Exercise requirements: Search the records for lines that contain the word "AGND". Copy them all.

◇ ◇ ◇

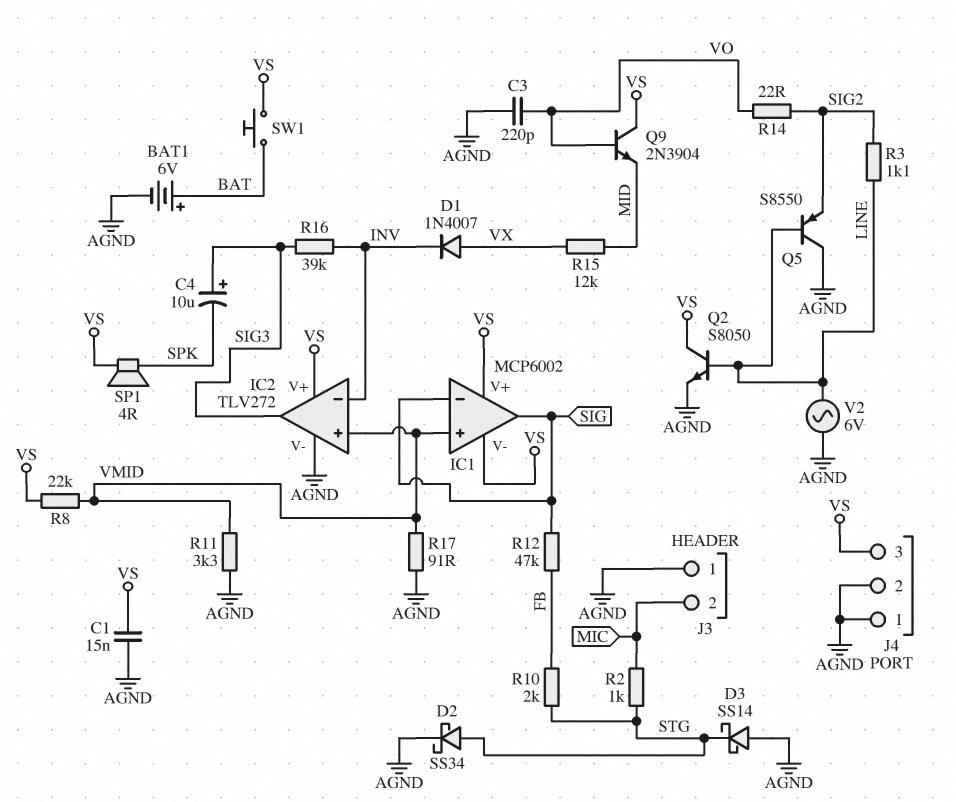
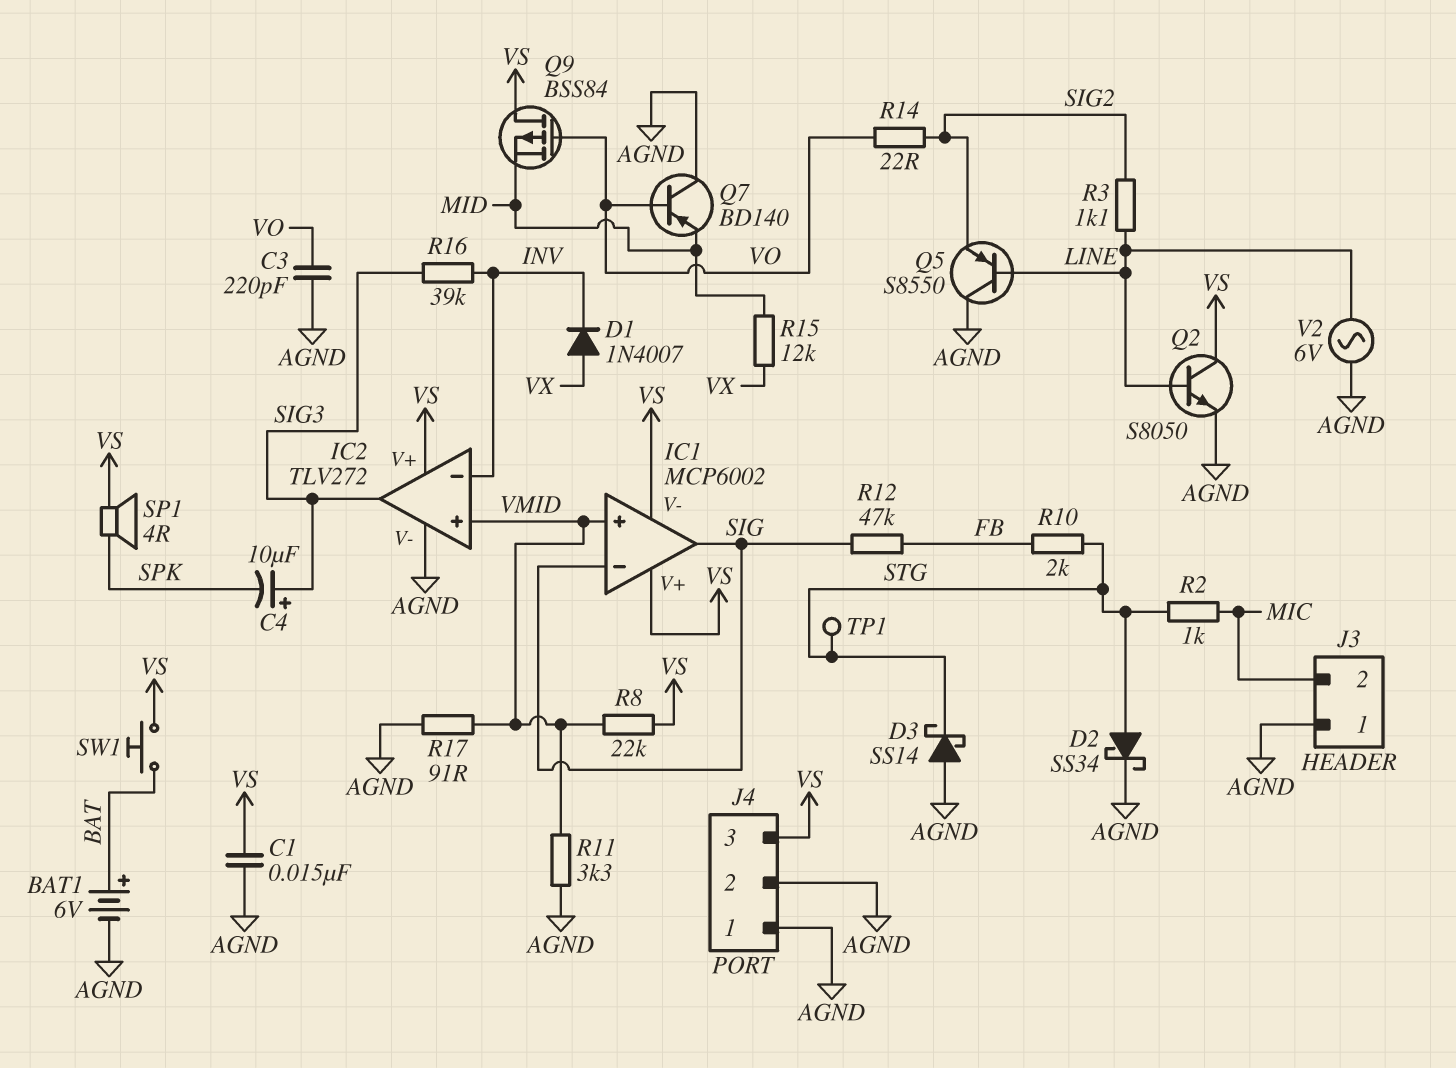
Q7: none -> PNP BD140 (B VO, C AGND, E MID)
Q9: NPN 2N3904 (B VO, C VS, E MID) -> PMOS BSS84 (G VO, D VS, S MID)
TP1: none -> test point (STG)

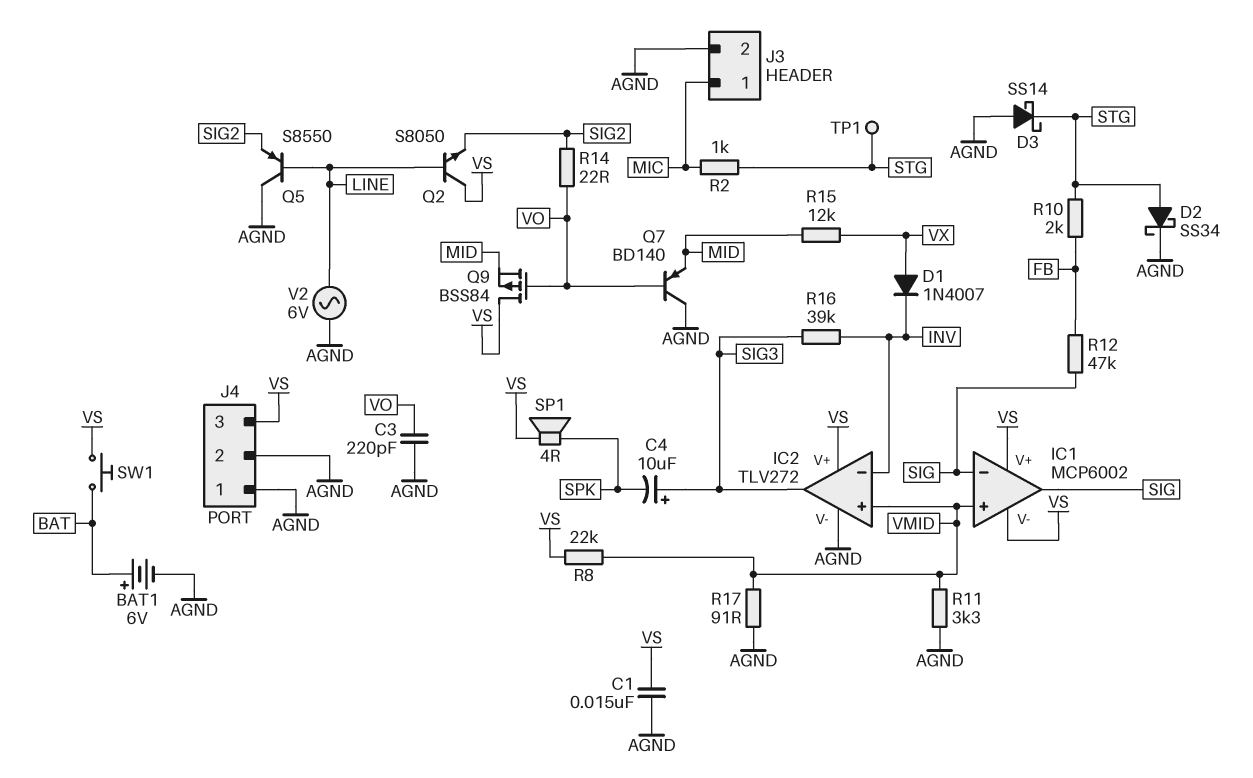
J3 pin 1: AGND -> MIC
J3 pin 2: MIC -> AGND
Q2: NPN S8050 (B LINE, C VS, E AGND) -> NPN S8050 (B LINE, C VS, E SIG2)
R3: 1.1k (LINE, SIG2) -> none

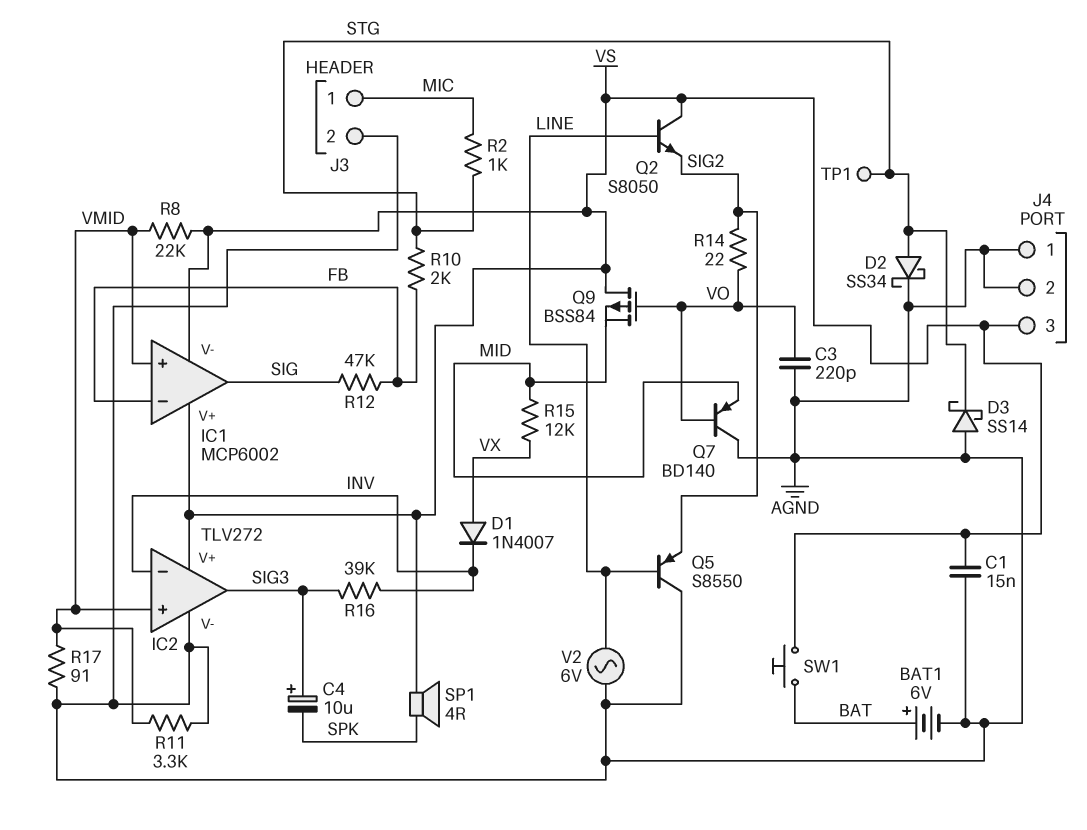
IC1 pin in-: SIG -> FB

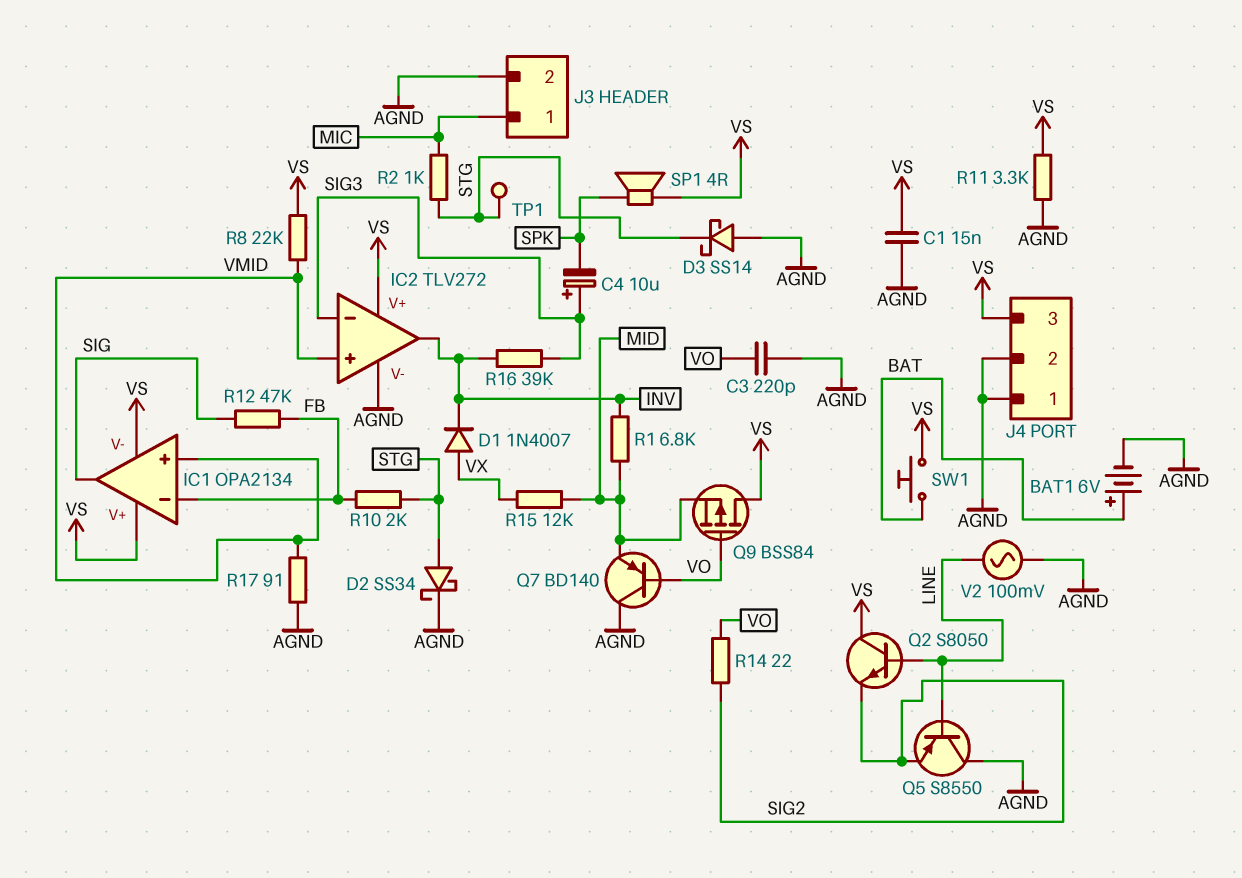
IC1: MCP6002 -> OPA2134
IC2 pin in-: INV -> SIG3
IC2 pin out: SIG3 -> INV
R1: none -> 6.8k (INV, MID)
R11: 3.3k (AGND, VMID) -> 3.3k (AGND, VS)
V2: AC 6V (AGND, LINE) -> AC 100mV (AGND, LINE)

◇ ◇ ◇

Written answer:
Q7: none -> PNP BD140 (B VO, C AGND, E MID)
J3 pin 1: AGND -> MIC
J3 pin 2: MIC -> AGND
Q2: NPN S8050 (B LINE, C VS, E AGND) -> NPN S8050 (B LINE, C VS, E SIG2)
R11: 3.3k (AGND, VMID) -> 3.3k (AGND, VS)
V2: AC 6V (AGND, LINE) -> AC 100mV (AGND, LINE)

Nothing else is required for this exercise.